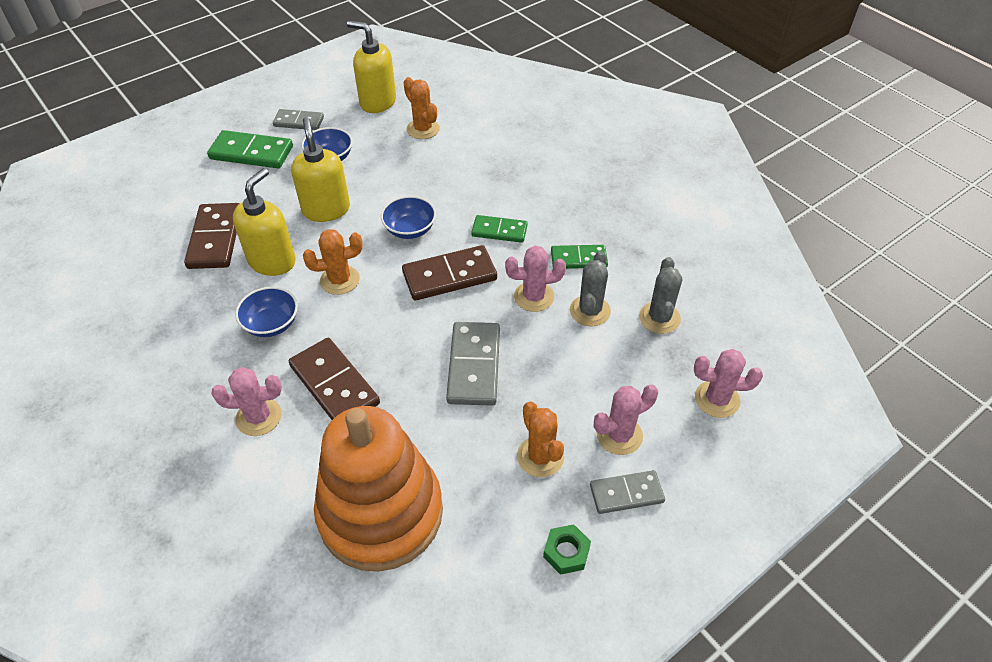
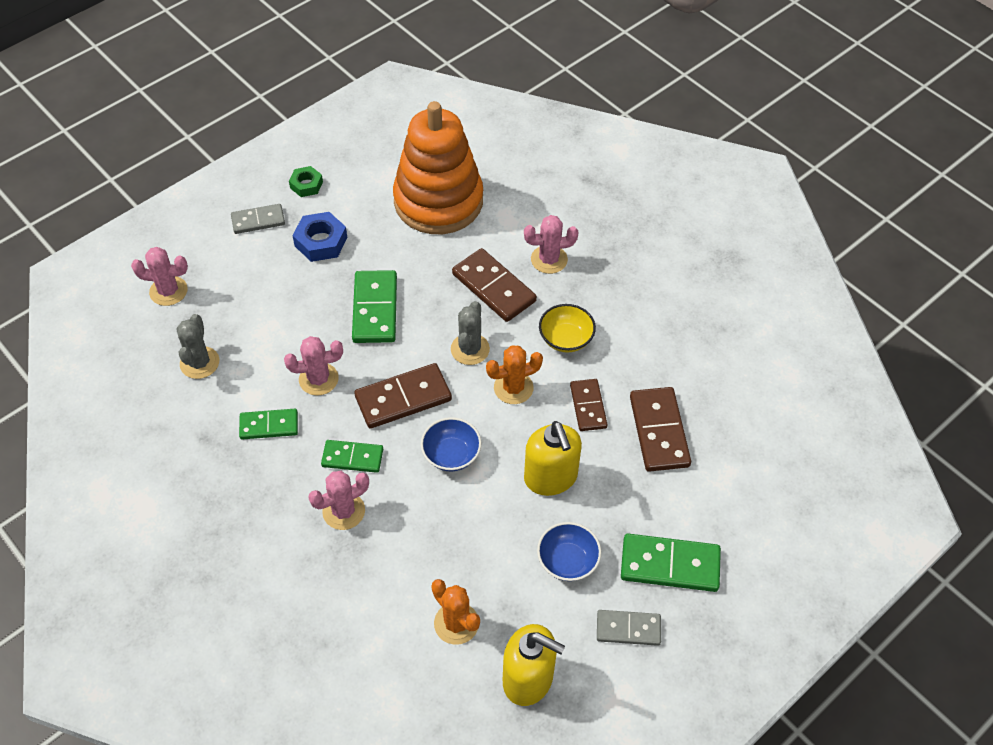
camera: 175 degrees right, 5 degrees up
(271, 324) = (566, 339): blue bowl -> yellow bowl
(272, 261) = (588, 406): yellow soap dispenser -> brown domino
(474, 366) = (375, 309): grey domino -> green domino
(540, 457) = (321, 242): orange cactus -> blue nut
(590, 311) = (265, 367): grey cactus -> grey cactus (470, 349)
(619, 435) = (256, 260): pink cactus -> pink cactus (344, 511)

▬▬▬

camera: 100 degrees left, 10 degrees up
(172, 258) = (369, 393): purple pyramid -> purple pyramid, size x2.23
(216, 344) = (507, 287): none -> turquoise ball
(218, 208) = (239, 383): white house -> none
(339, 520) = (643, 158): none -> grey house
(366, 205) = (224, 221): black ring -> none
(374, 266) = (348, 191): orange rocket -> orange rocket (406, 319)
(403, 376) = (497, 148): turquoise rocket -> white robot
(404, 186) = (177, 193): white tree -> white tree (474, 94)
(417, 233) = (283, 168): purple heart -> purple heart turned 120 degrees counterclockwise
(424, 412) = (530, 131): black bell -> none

▬▬▬

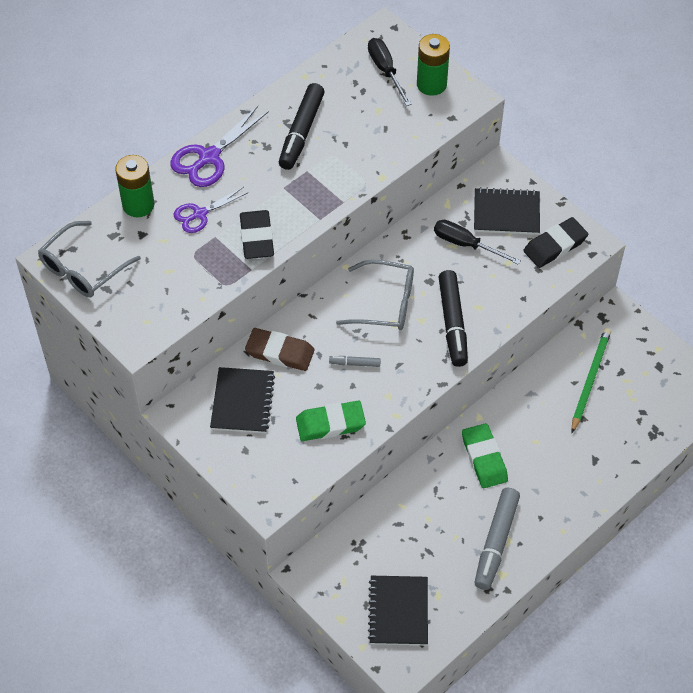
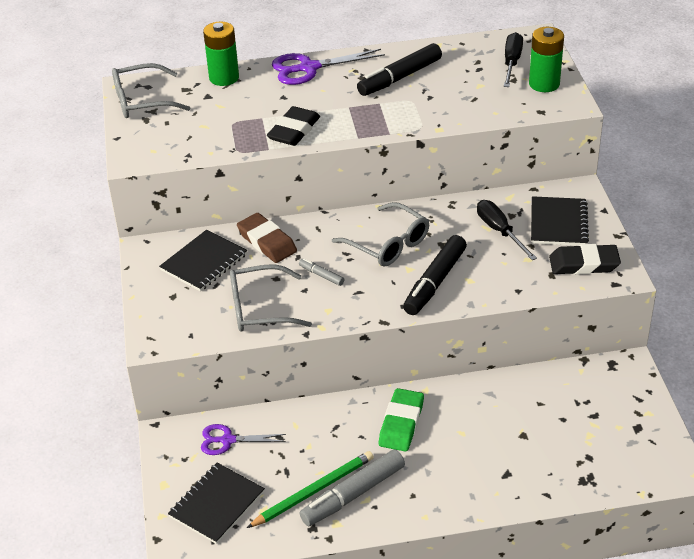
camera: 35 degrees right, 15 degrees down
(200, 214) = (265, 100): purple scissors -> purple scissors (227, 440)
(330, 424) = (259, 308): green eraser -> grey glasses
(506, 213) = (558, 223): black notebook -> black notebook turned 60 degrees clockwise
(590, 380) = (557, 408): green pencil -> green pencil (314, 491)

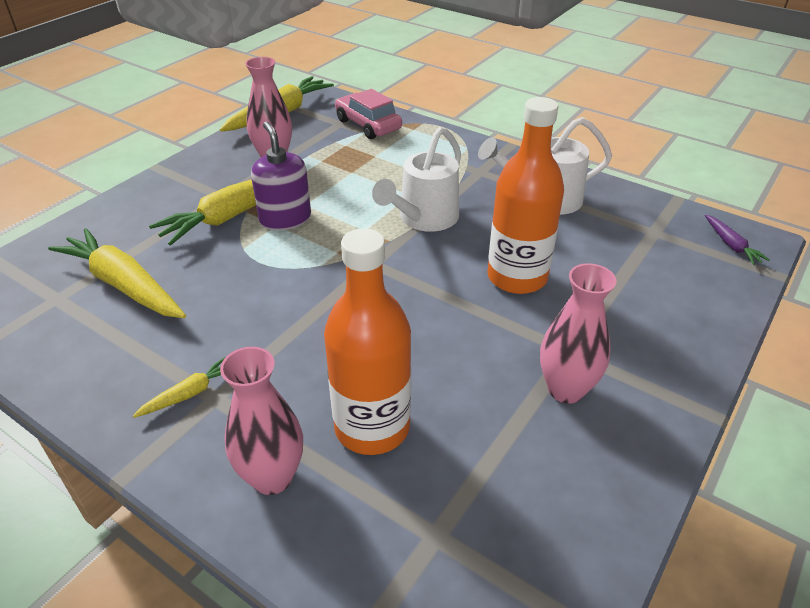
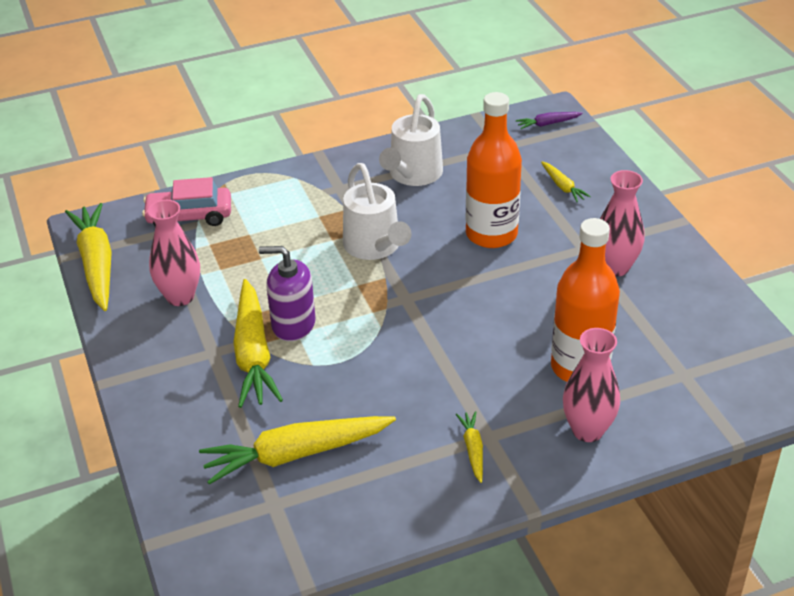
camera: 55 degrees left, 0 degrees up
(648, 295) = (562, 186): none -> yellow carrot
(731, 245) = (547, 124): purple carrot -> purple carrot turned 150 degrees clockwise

▬▬▬

_What needs to be done:_ In the data above, find the line with "(417, 233) = (283, 168): purple" and the line with "(424, 412) = (530, 131): black bell -> none". Retype both, plus every line between them, exactly.

_Solution below:_
(417, 233) = (283, 168): purple heart -> purple heart turned 120 degrees counterclockwise
(424, 412) = (530, 131): black bell -> none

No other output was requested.